··· Records provided ···

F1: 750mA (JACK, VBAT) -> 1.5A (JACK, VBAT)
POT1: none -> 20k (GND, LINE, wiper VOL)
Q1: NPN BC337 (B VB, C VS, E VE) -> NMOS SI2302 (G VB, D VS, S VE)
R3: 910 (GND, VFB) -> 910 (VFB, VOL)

···
··· Records provided ···

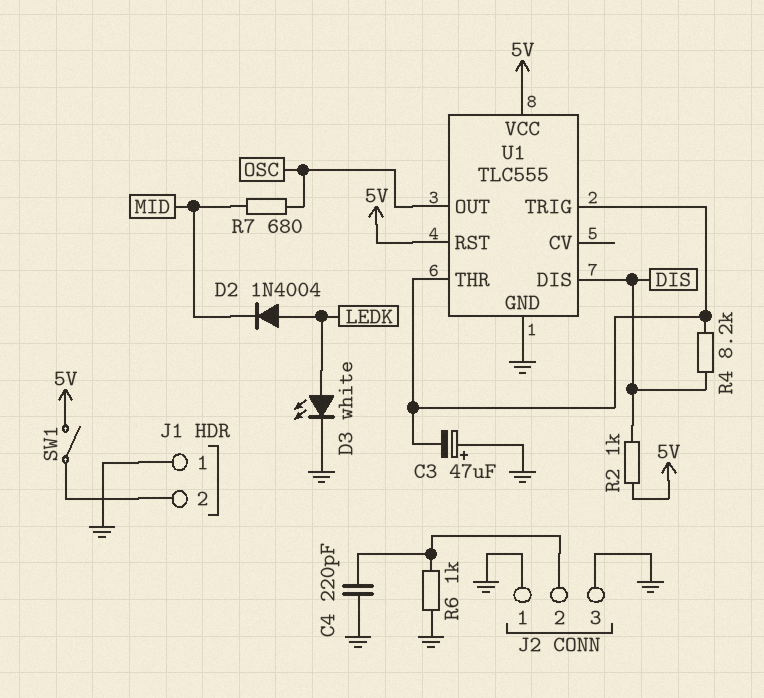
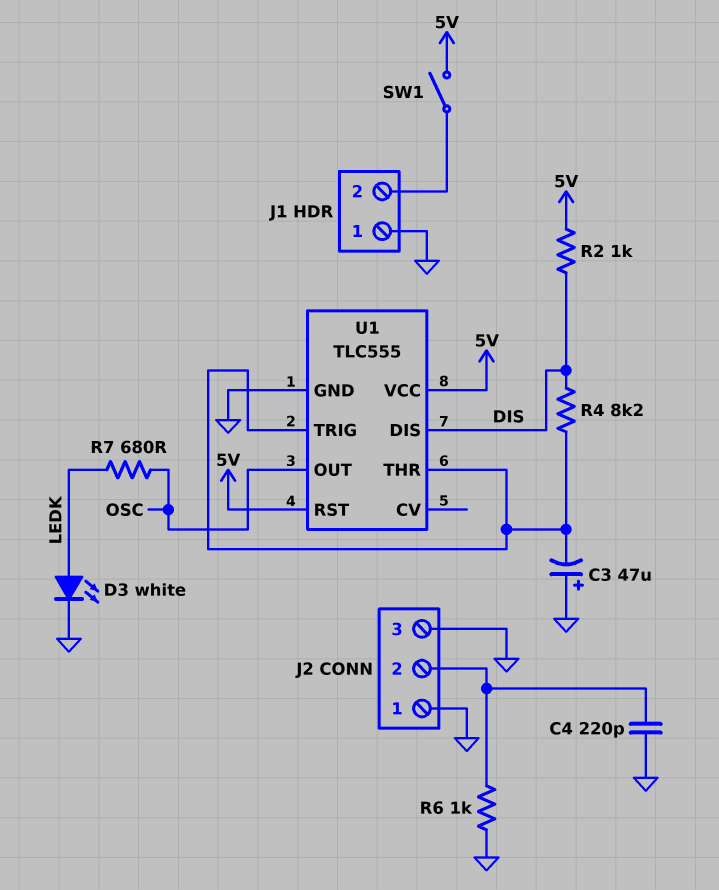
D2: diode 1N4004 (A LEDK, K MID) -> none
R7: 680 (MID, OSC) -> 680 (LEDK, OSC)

···

_Required action_
Nothing should appear in the answer except the lines above from the line with "POT1: none -> 20k (GND, LINE, wiper VOL)" through the line with "R3: 910 (GND, VFB) -> 910 (VFB, VOL)", both included, written out exactly.

_Written answer_
POT1: none -> 20k (GND, LINE, wiper VOL)
Q1: NPN BC337 (B VB, C VS, E VE) -> NMOS SI2302 (G VB, D VS, S VE)
R3: 910 (GND, VFB) -> 910 (VFB, VOL)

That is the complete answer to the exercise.